— Aim of the exercise —
Count the lines in the data below holding the string "gift" and write the total by itself.

Items listed in a dataset:
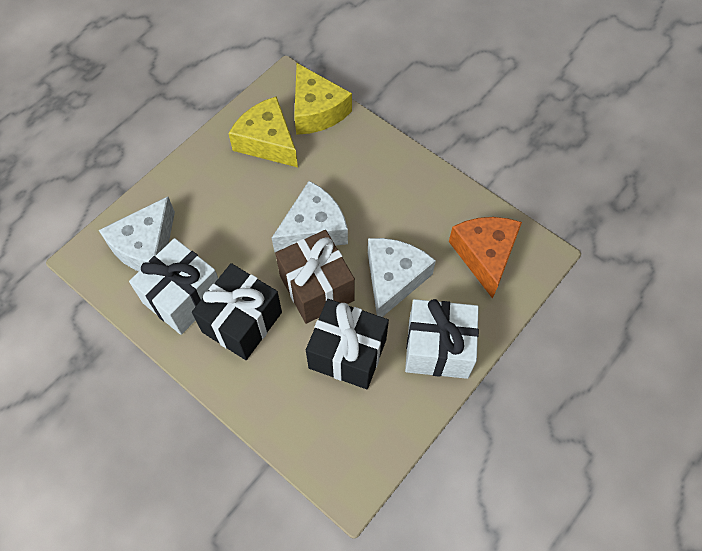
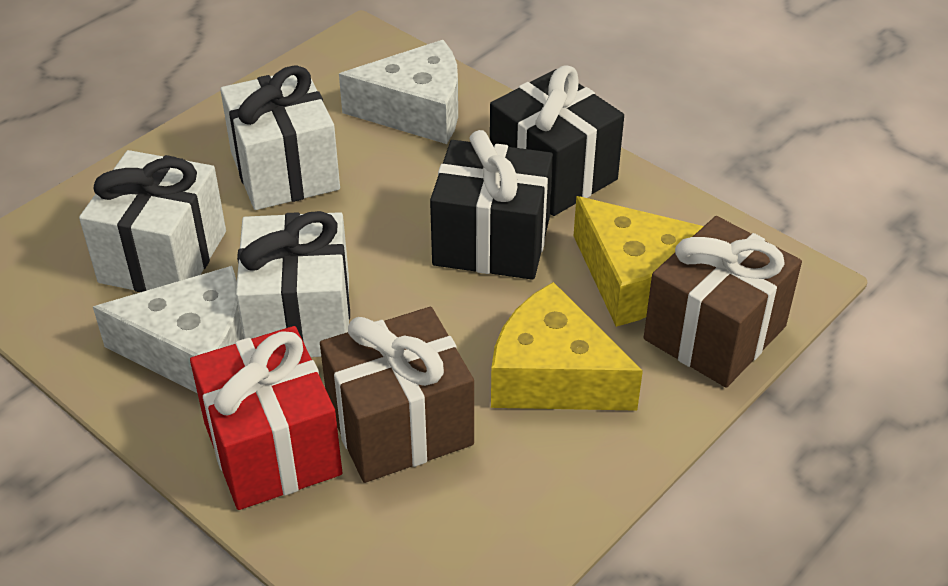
brown gift: 1 -> 2
orange cheese: 1 -> 0
red gift: 0 -> 1
white cheese: 3 -> 2
white gift: 2 -> 3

— Exercise response —
3